RECORDS FOR THE EXERCISE ▸
::::

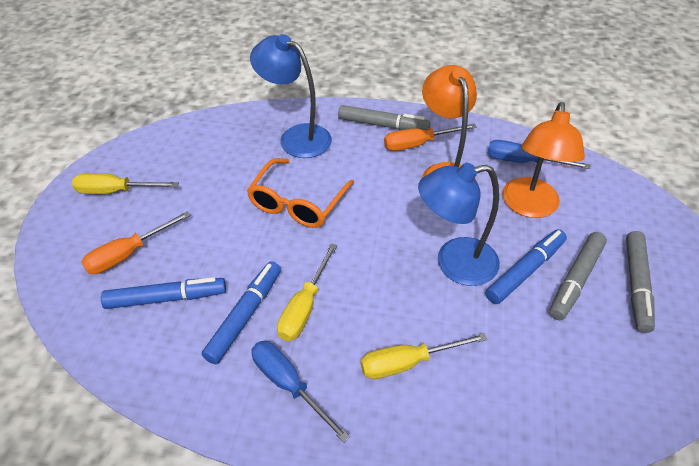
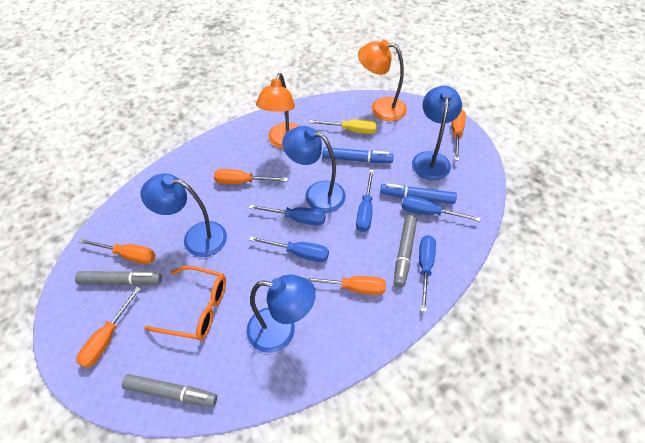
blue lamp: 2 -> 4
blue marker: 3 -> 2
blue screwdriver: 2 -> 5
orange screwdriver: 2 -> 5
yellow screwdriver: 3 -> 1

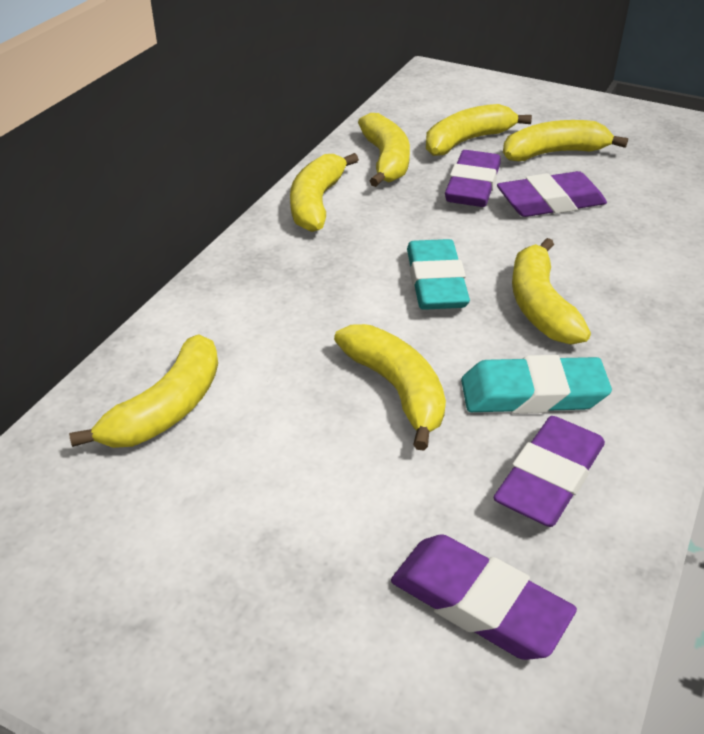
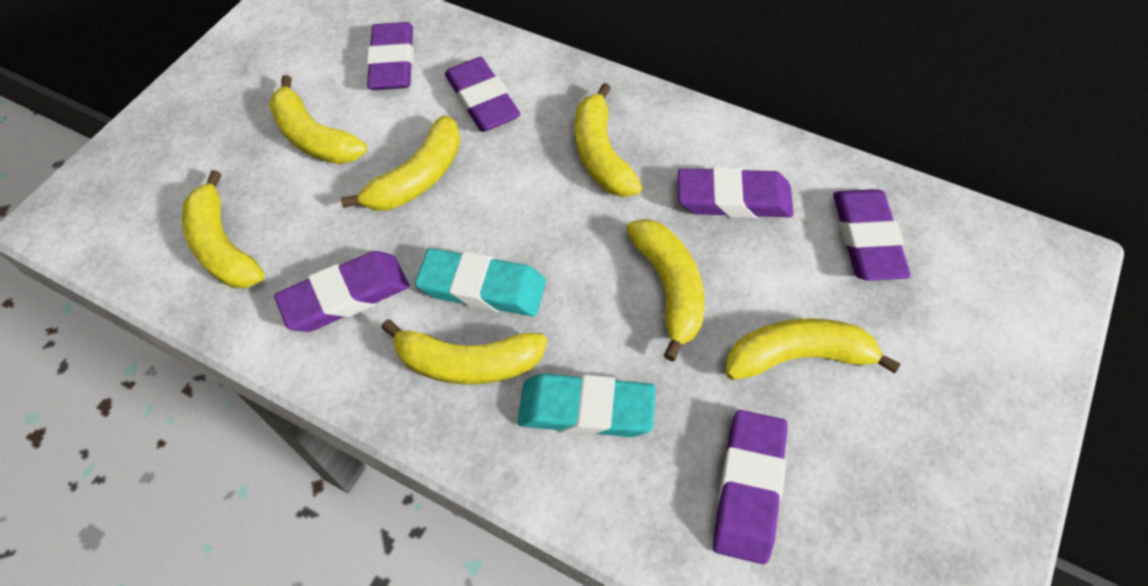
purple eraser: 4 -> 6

::::

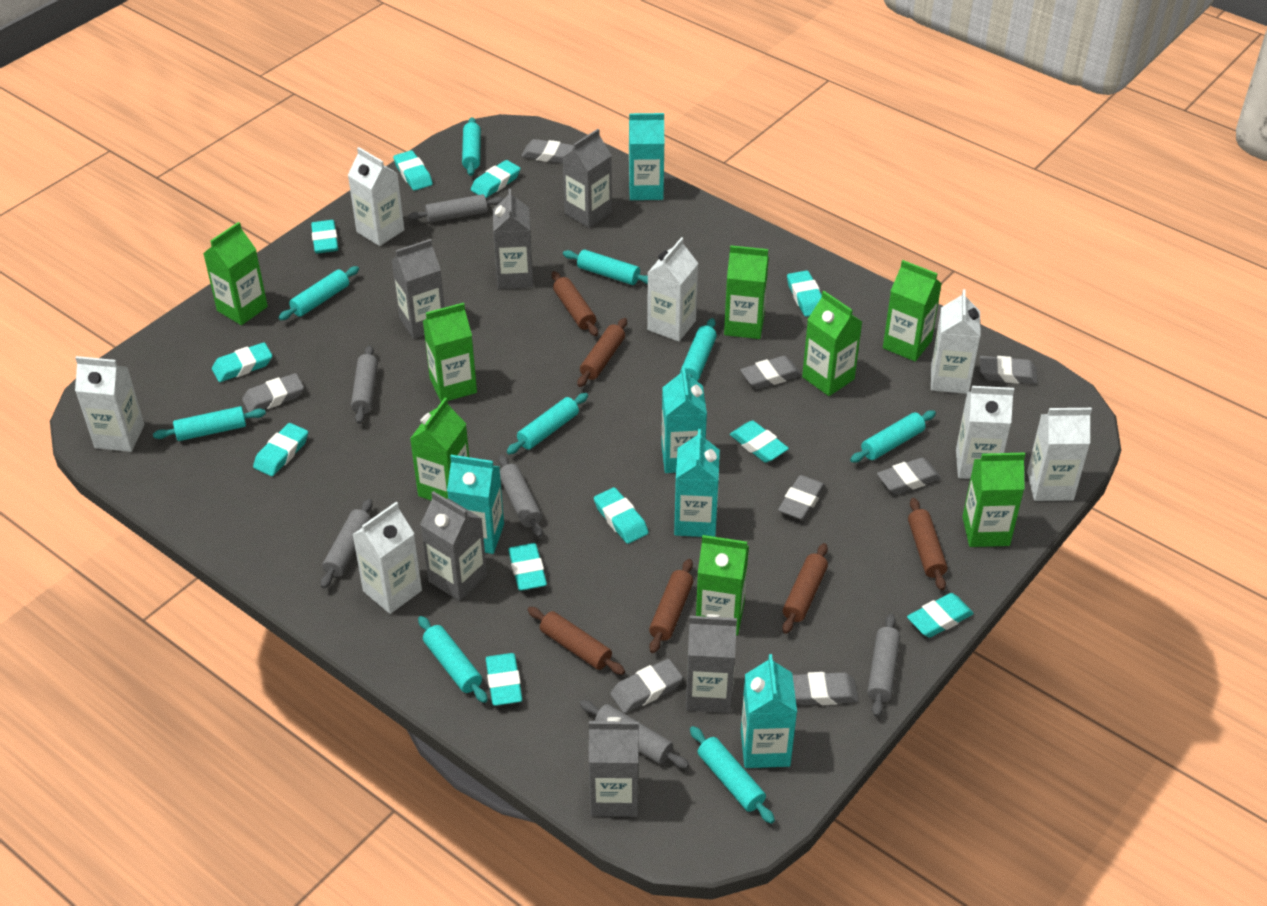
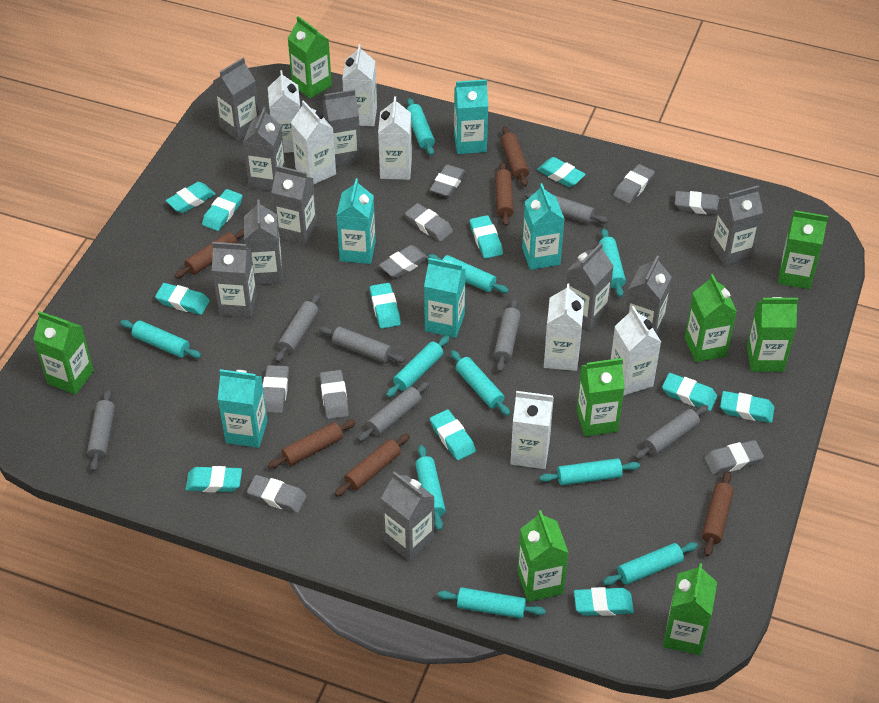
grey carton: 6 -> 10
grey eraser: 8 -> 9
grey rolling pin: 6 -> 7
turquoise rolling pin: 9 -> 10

::::

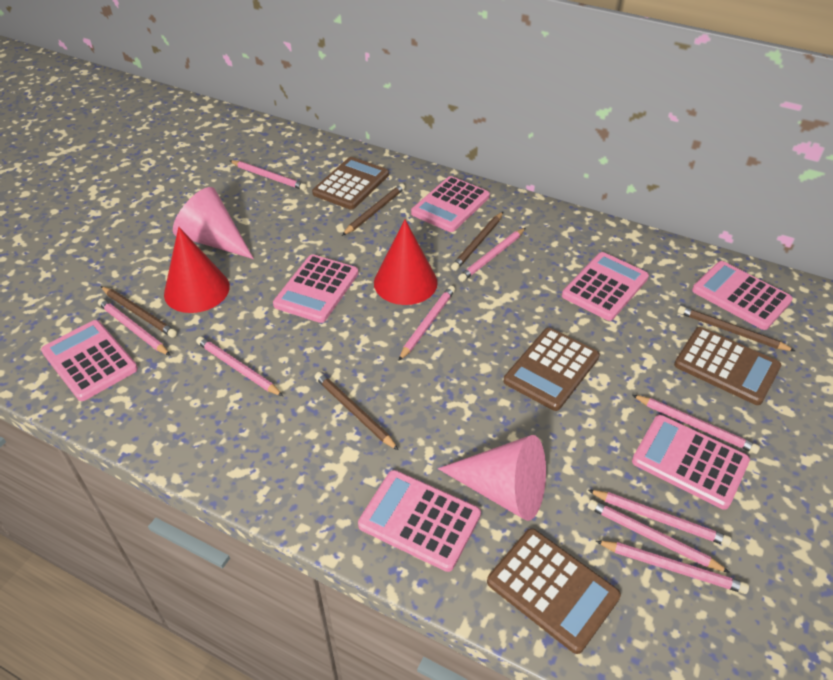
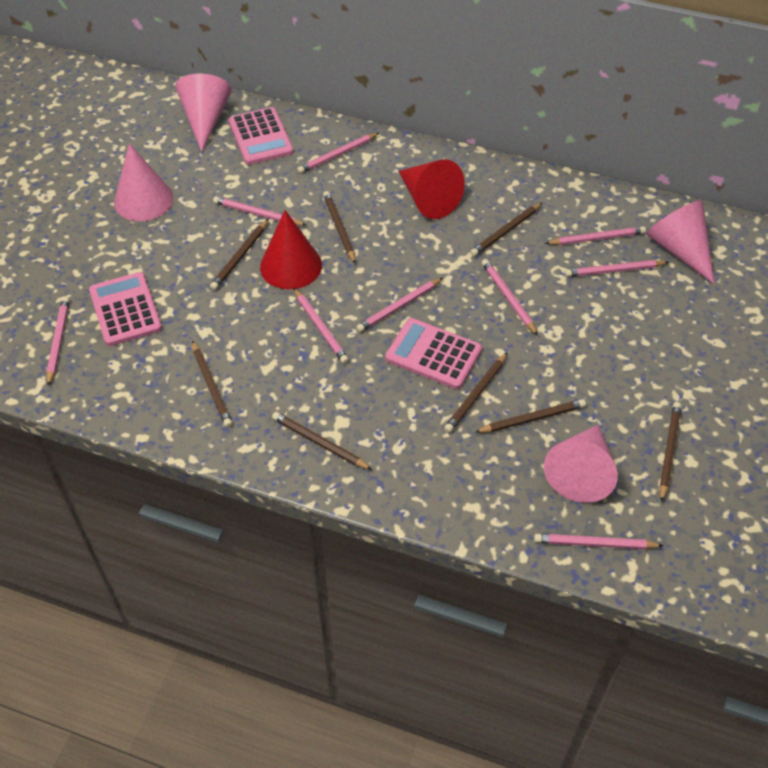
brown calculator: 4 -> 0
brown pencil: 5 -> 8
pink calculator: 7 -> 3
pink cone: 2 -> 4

::::

WORK INSTRUCTIONS ▸
Collect every line from the records above that contains the word "calculator".

ANSWER BELOW ▸
brown calculator: 4 -> 0
pink calculator: 7 -> 3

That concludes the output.